- _What to do_: Please set down only the lines from the one containing "DRIVER pin IN1: D6 -> A1" through the end of the entries below, exactly, minus any pictures.

Recorded data
[Start of Attachment]

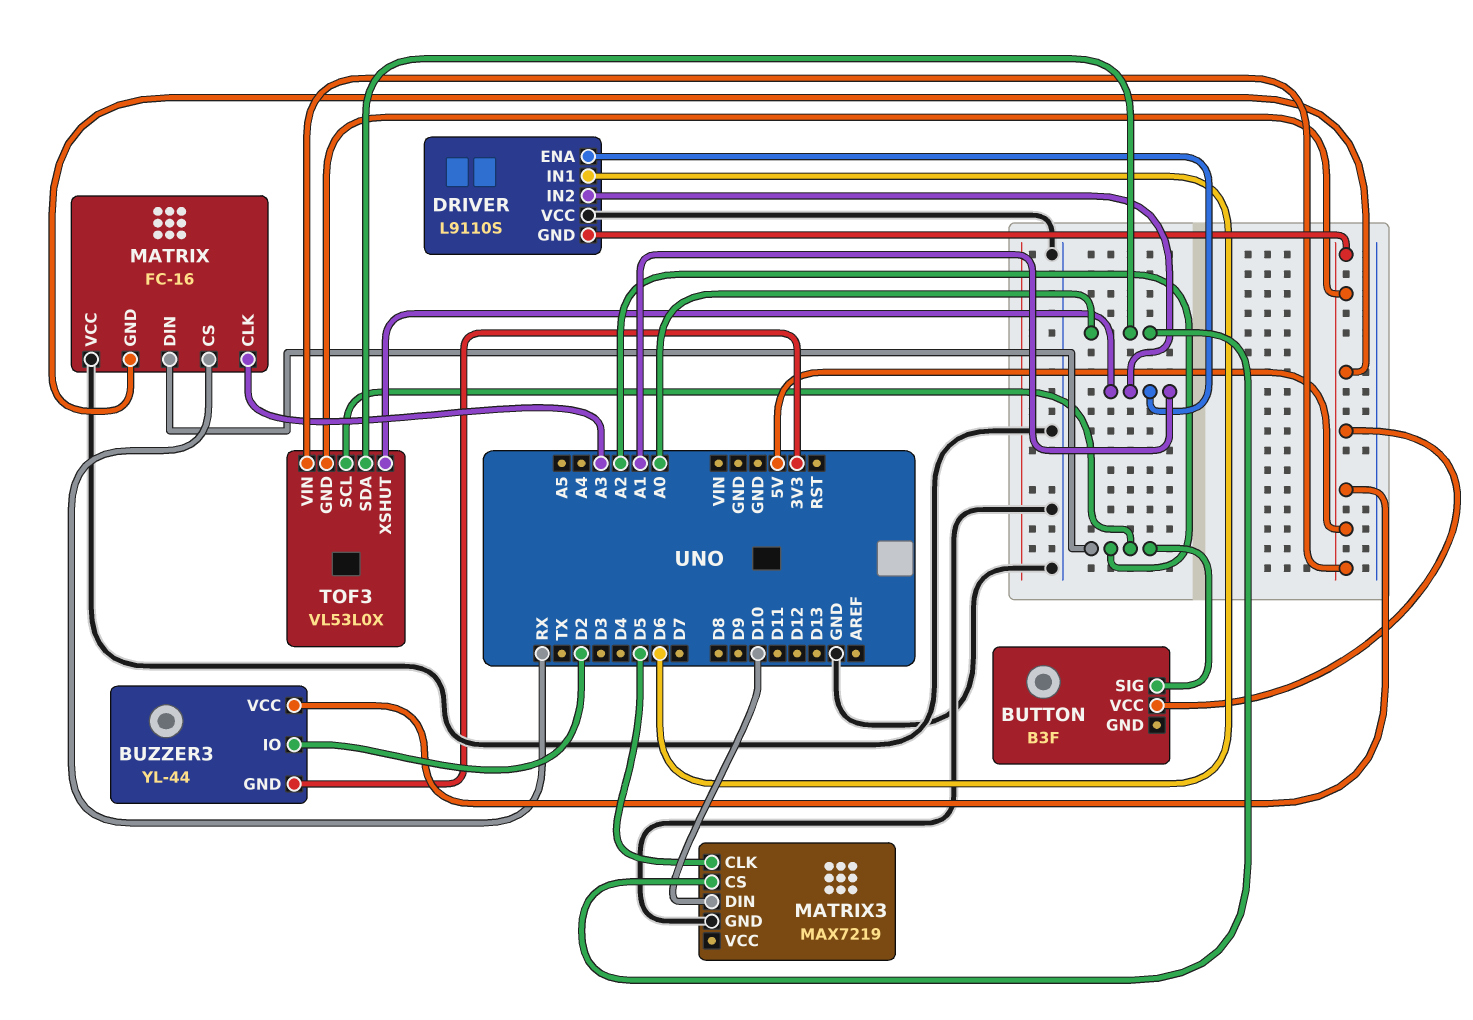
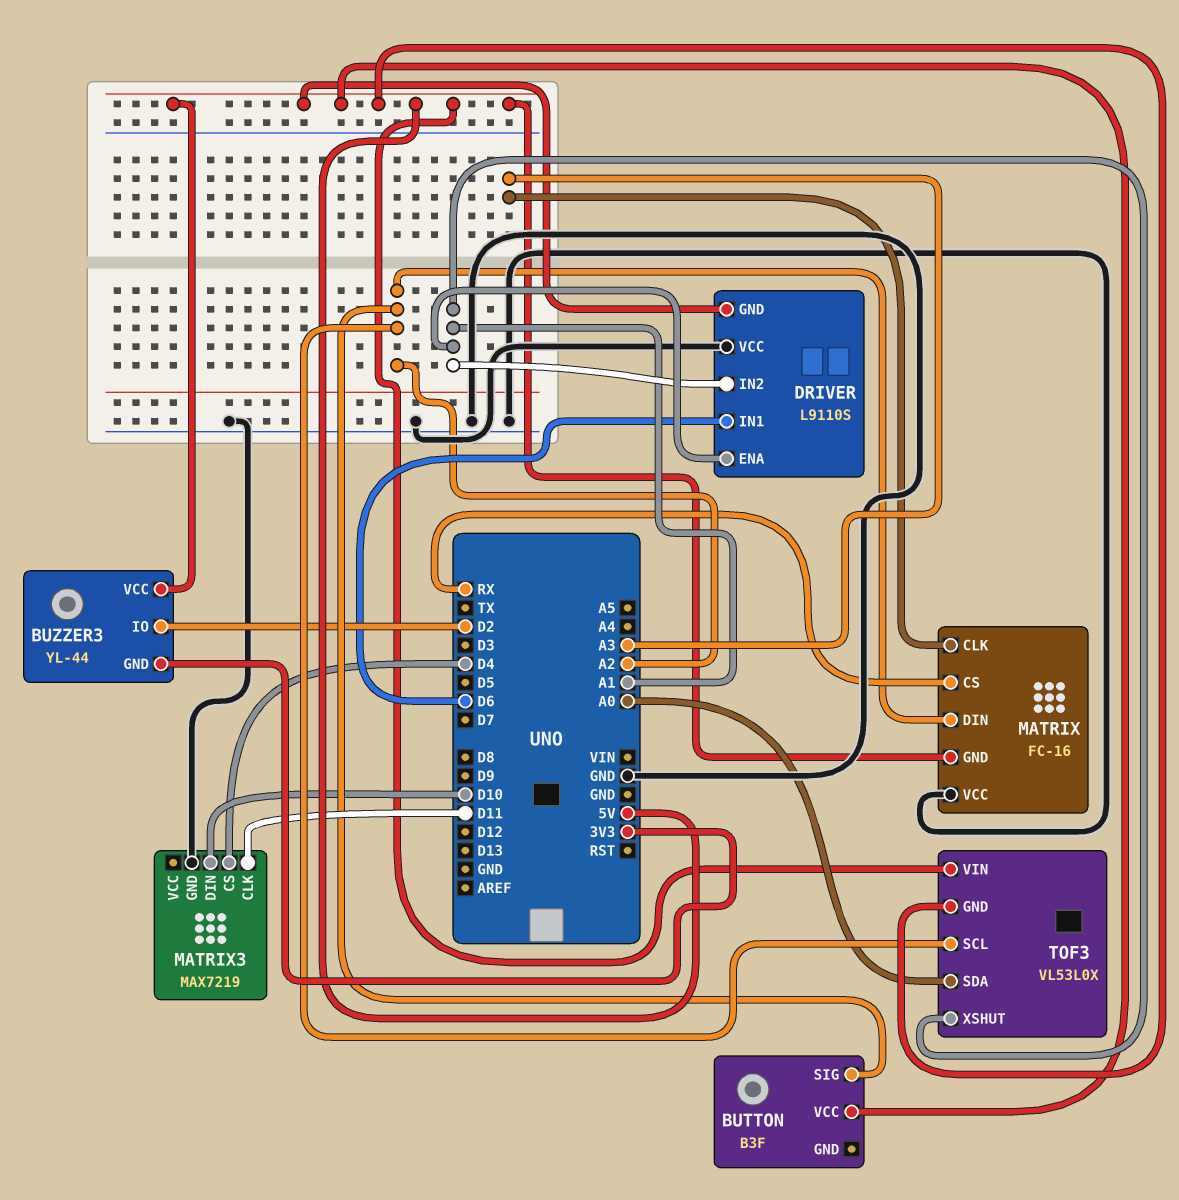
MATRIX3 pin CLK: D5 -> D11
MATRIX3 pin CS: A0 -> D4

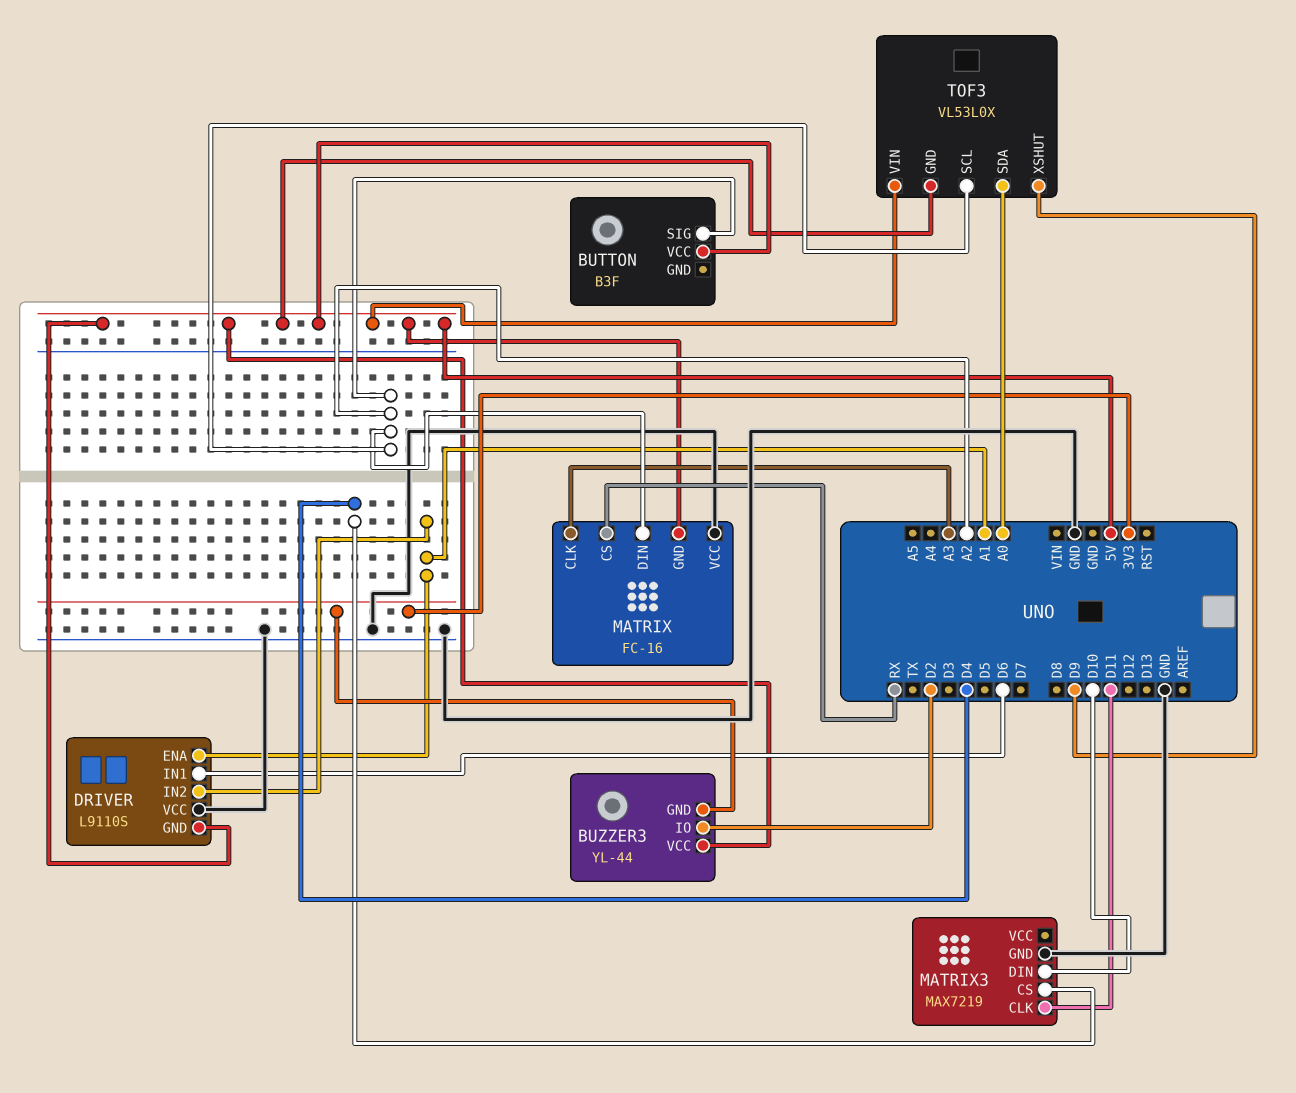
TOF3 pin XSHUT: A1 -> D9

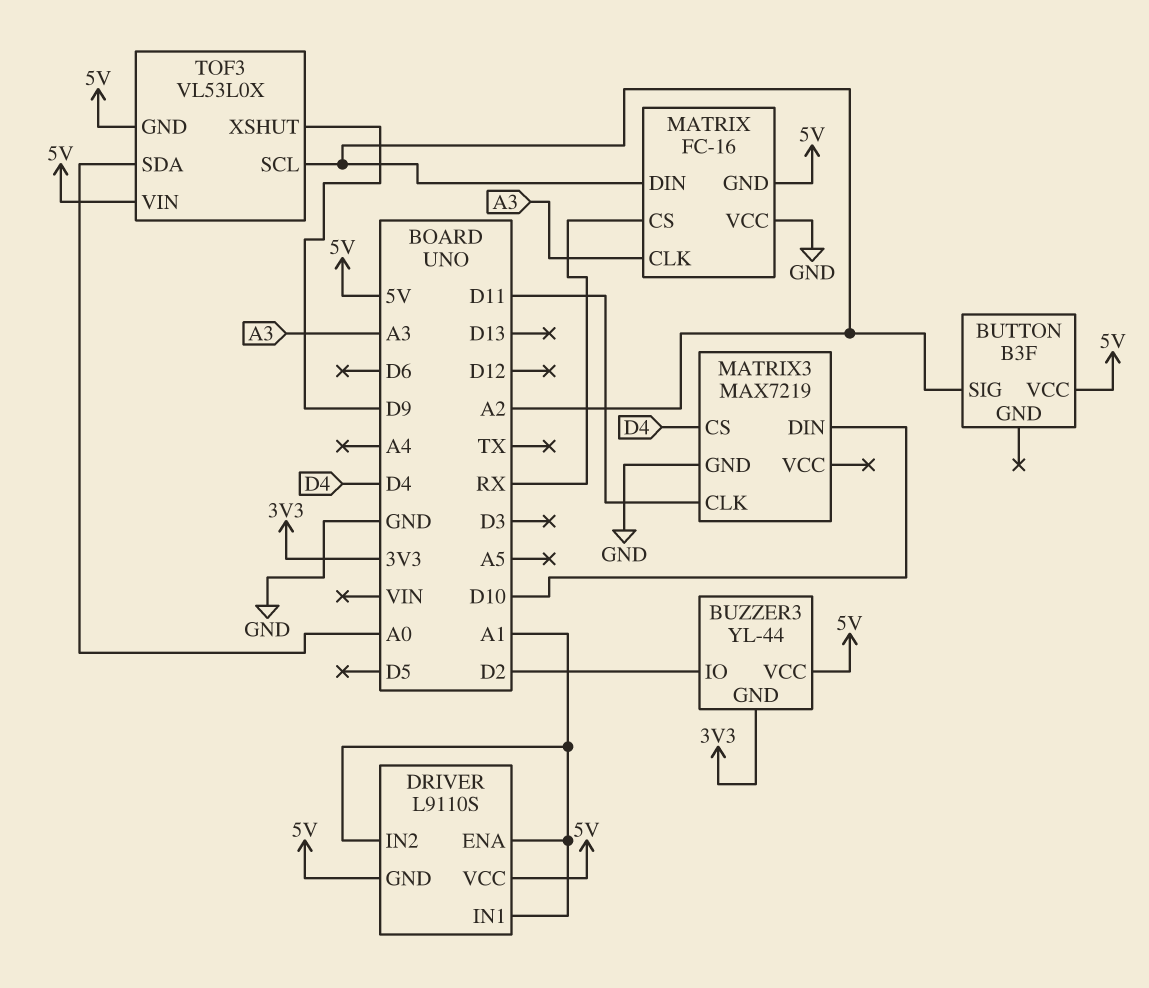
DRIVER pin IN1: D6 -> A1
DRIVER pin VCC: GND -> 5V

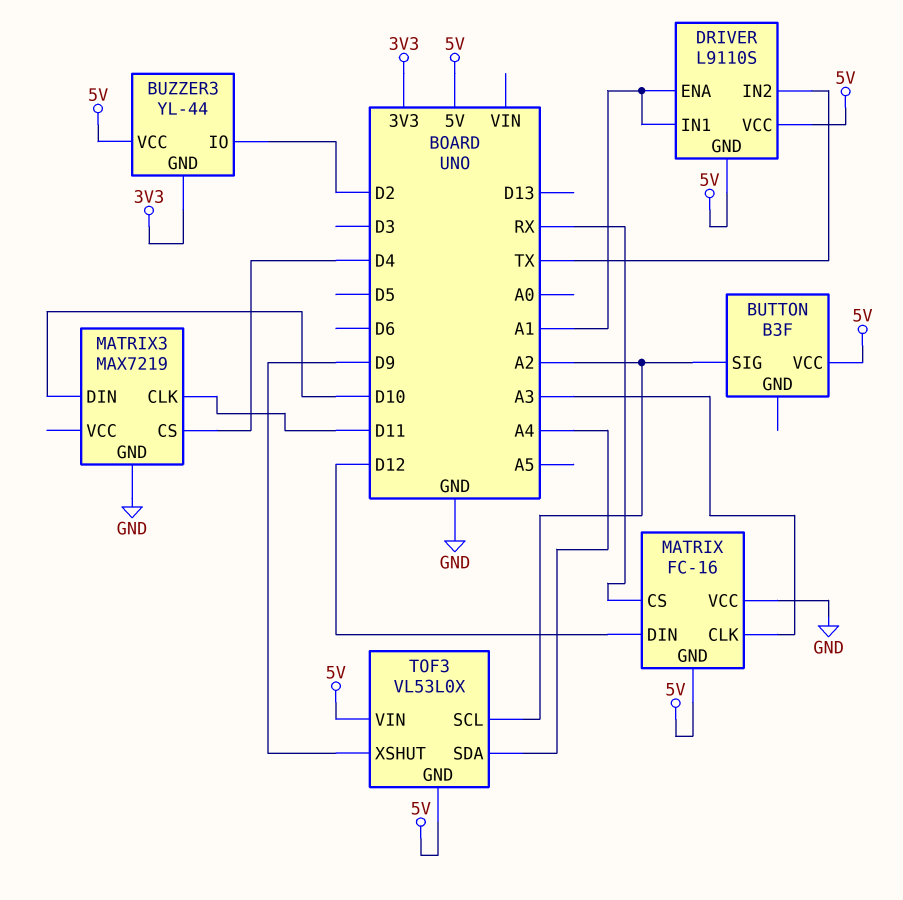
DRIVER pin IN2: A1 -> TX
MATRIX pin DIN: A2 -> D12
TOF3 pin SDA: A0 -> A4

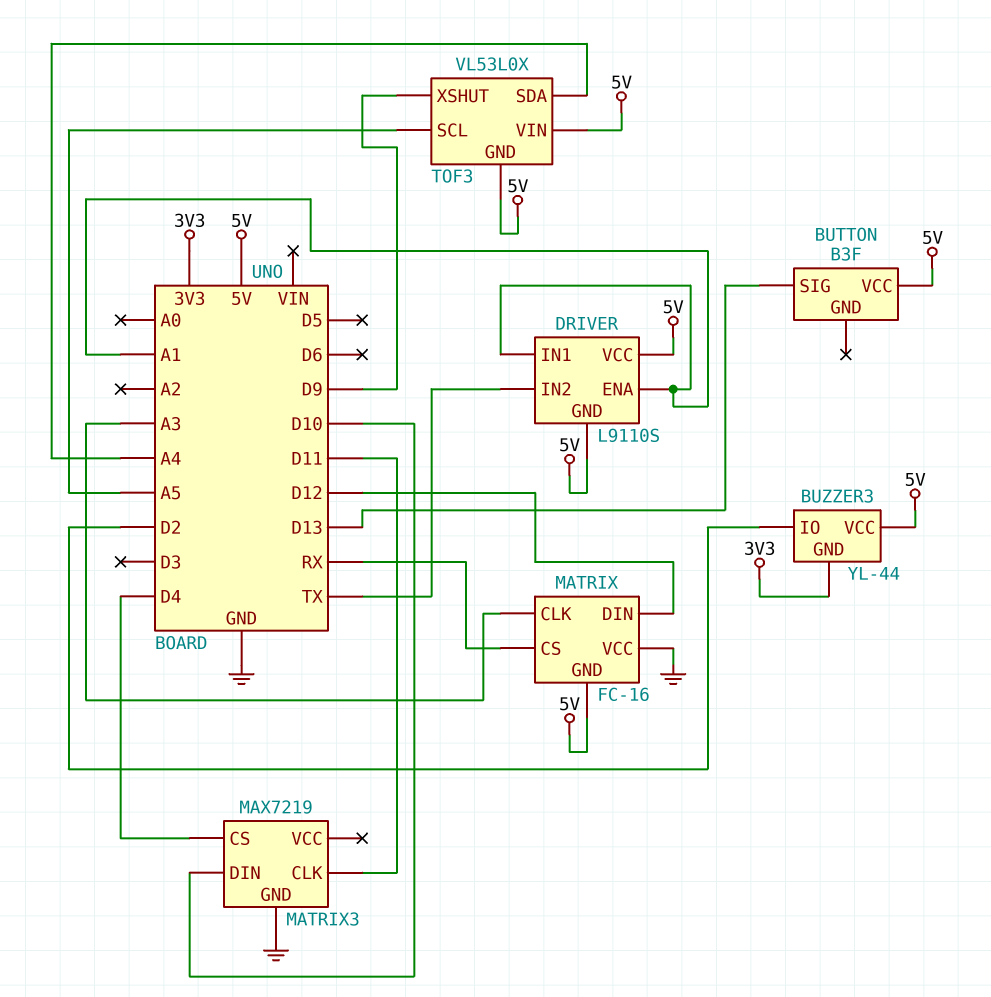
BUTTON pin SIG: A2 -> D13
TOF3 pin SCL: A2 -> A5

[End of Attachment]

- _Exercise answer_:
DRIVER pin IN1: D6 -> A1
DRIVER pin VCC: GND -> 5V

DRIVER pin IN2: A1 -> TX
MATRIX pin DIN: A2 -> D12
TOF3 pin SDA: A0 -> A4

BUTTON pin SIG: A2 -> D13
TOF3 pin SCL: A2 -> A5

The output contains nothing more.